(Stored records)
= Beginning of Section =

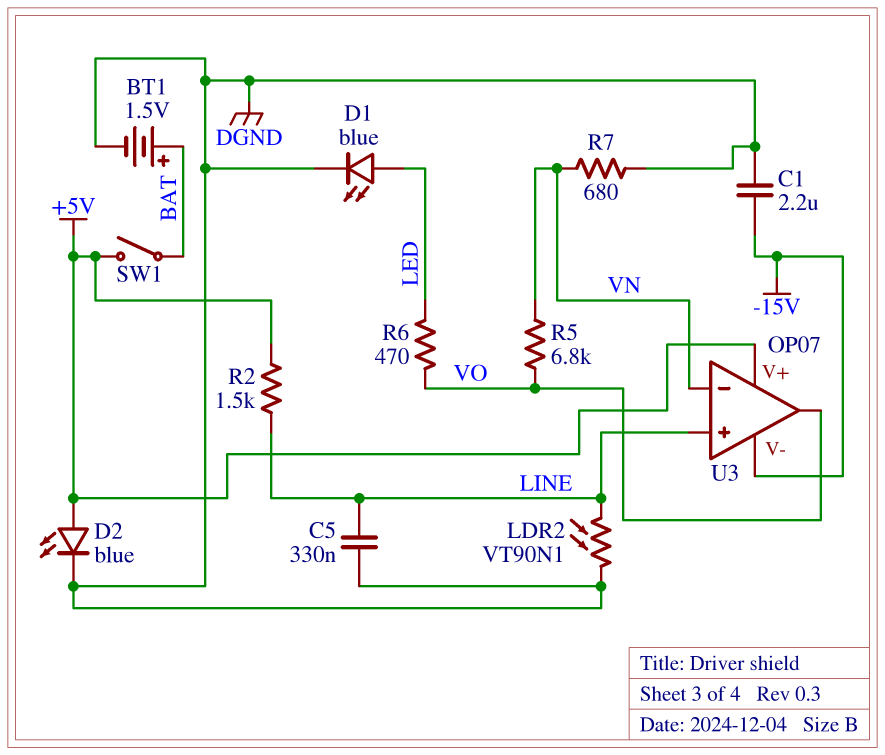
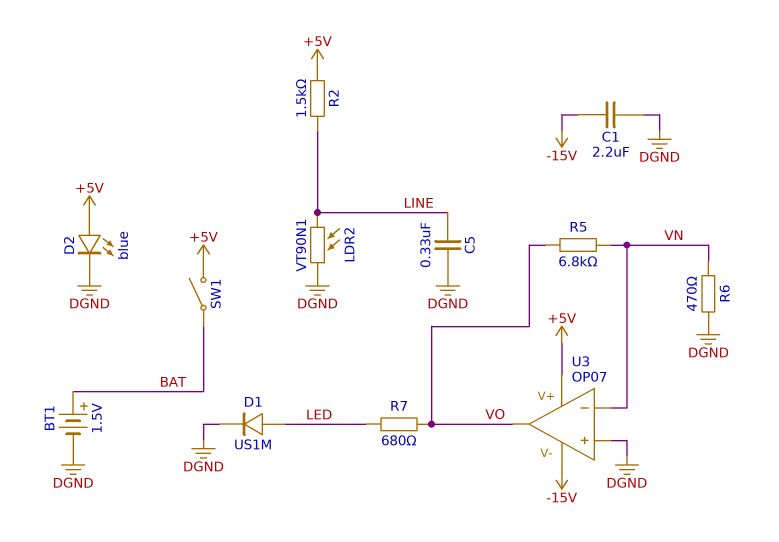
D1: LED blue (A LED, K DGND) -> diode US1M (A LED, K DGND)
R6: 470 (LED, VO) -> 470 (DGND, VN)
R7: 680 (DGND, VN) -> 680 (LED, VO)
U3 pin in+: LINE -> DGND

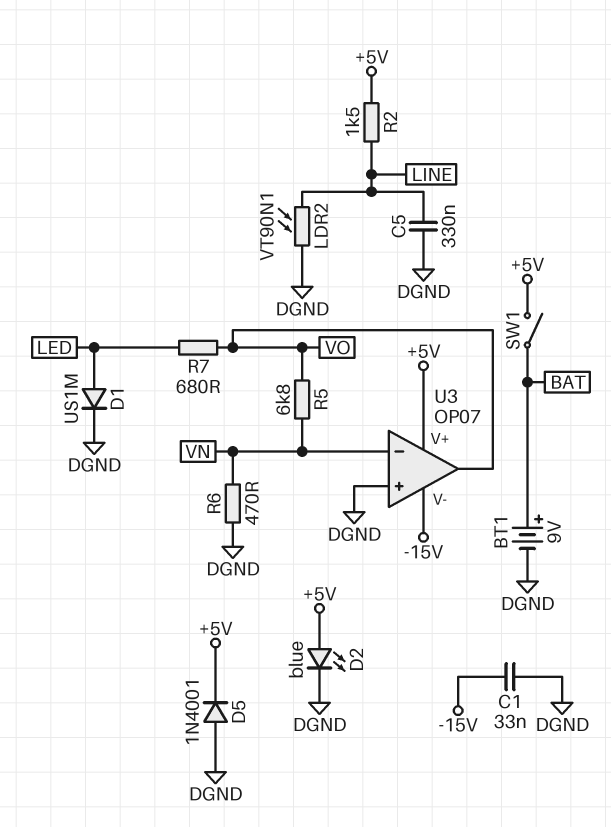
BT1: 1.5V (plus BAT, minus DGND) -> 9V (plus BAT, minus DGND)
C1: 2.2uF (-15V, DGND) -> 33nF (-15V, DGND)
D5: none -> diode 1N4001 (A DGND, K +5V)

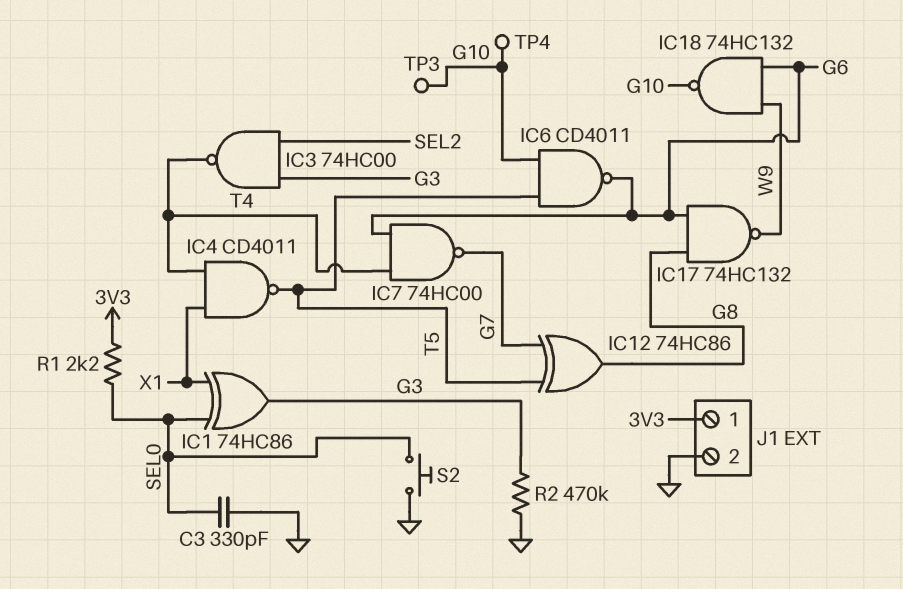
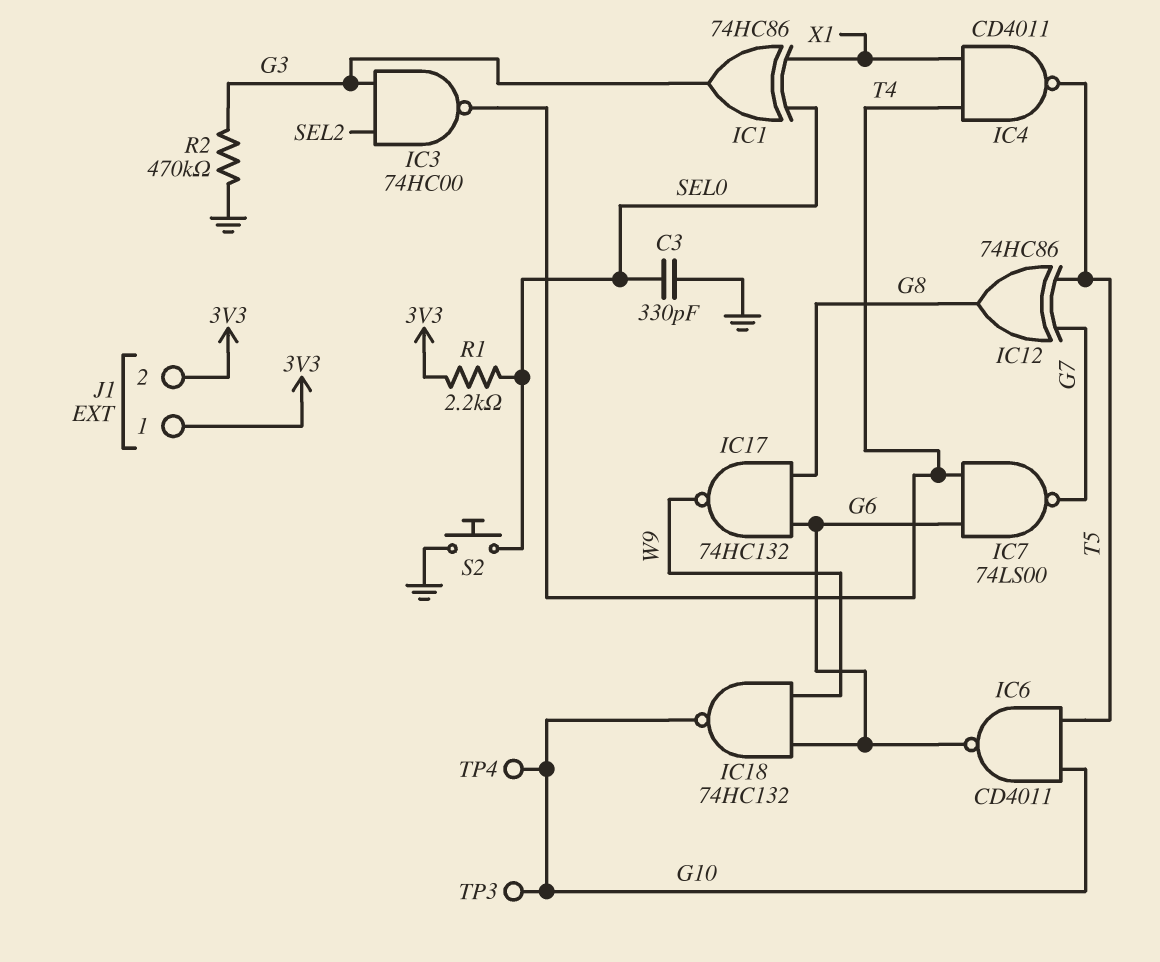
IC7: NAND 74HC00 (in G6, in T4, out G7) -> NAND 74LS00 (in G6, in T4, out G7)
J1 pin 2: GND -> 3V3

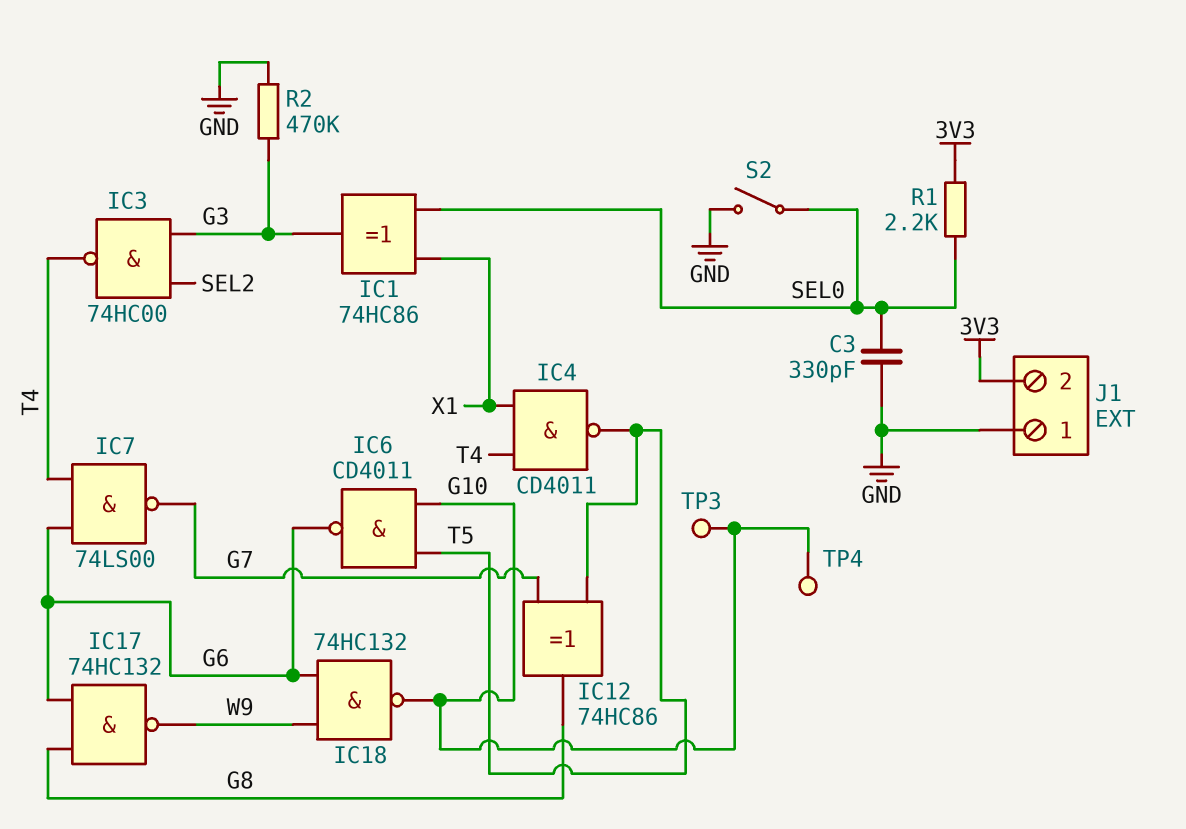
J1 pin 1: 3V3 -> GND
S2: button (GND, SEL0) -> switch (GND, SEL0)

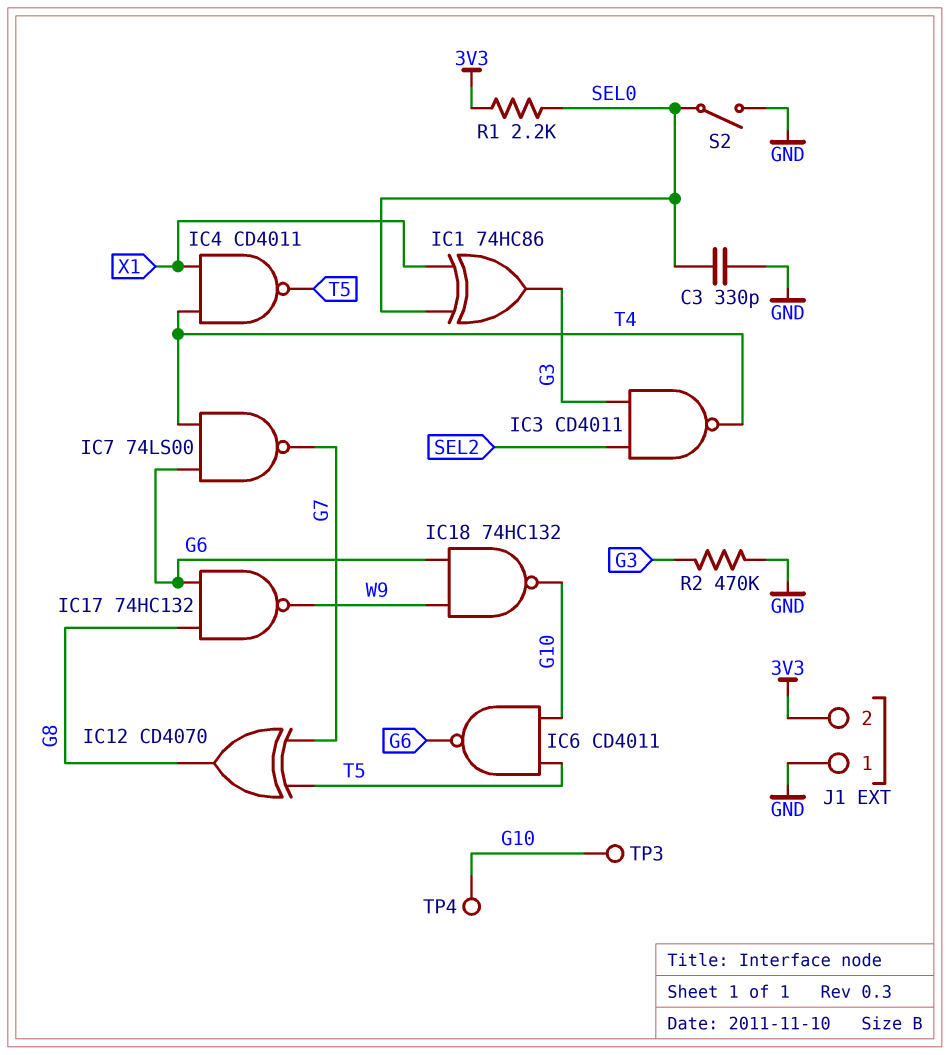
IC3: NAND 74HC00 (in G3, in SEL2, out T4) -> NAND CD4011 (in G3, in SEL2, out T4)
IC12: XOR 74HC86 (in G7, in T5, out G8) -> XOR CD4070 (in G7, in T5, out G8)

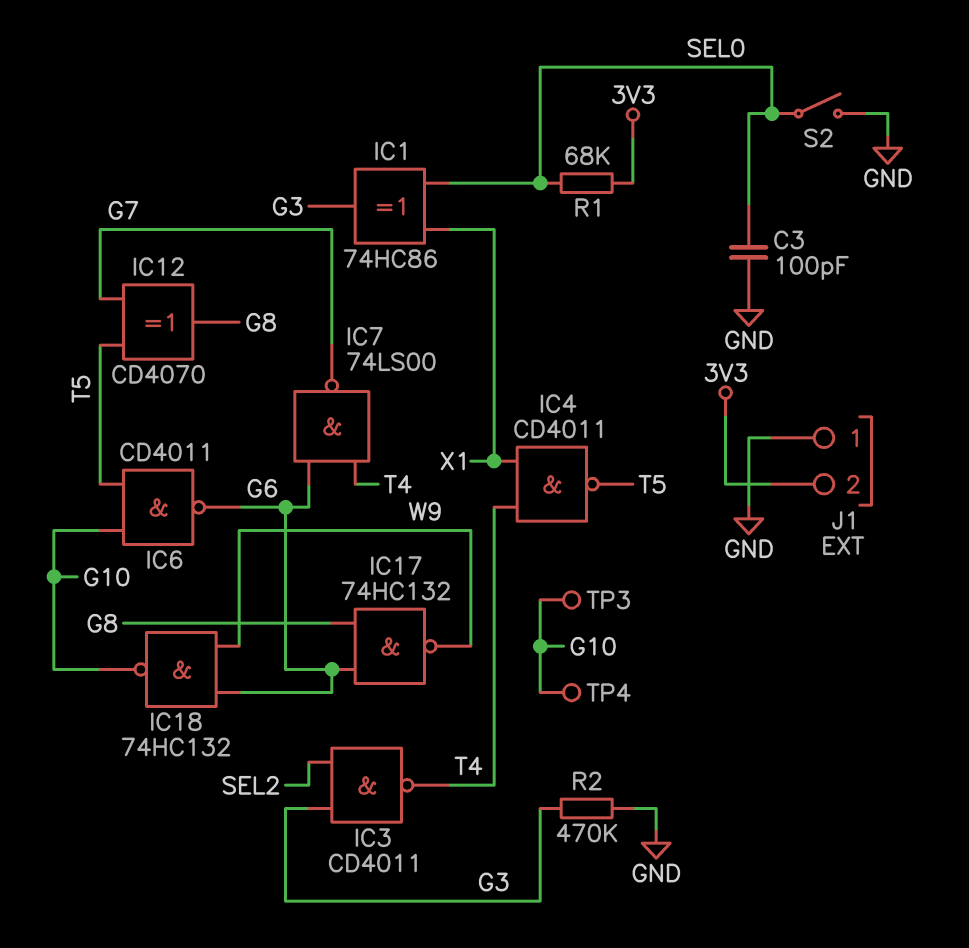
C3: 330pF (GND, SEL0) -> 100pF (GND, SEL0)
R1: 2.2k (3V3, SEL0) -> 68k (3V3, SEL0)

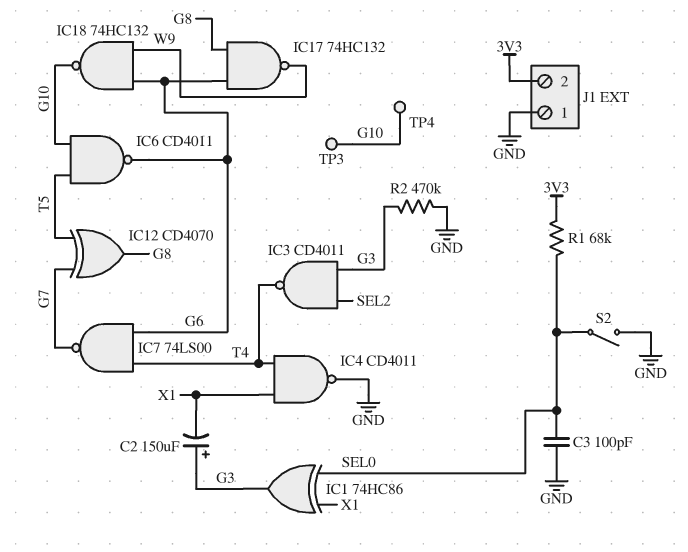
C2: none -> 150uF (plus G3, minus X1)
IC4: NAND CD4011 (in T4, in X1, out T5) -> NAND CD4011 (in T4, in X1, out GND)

= End of Section =

● **TASK DESCRIPTION**
Output every record above exactly, leaving out the pictures.

● **ANSWER TO THE PROBLEM**
D1: LED blue (A LED, K DGND) -> diode US1M (A LED, K DGND)
R6: 470 (LED, VO) -> 470 (DGND, VN)
R7: 680 (DGND, VN) -> 680 (LED, VO)
U3 pin in+: LINE -> DGND

BT1: 1.5V (plus BAT, minus DGND) -> 9V (plus BAT, minus DGND)
C1: 2.2uF (-15V, DGND) -> 33nF (-15V, DGND)
D5: none -> diode 1N4001 (A DGND, K +5V)

IC7: NAND 74HC00 (in G6, in T4, out G7) -> NAND 74LS00 (in G6, in T4, out G7)
J1 pin 2: GND -> 3V3

J1 pin 1: 3V3 -> GND
S2: button (GND, SEL0) -> switch (GND, SEL0)

IC3: NAND 74HC00 (in G3, in SEL2, out T4) -> NAND CD4011 (in G3, in SEL2, out T4)
IC12: XOR 74HC86 (in G7, in T5, out G8) -> XOR CD4070 (in G7, in T5, out G8)

C3: 330pF (GND, SEL0) -> 100pF (GND, SEL0)
R1: 2.2k (3V3, SEL0) -> 68k (3V3, SEL0)

C2: none -> 150uF (plus G3, minus X1)
IC4: NAND CD4011 (in T4, in X1, out T5) -> NAND CD4011 (in T4, in X1, out GND)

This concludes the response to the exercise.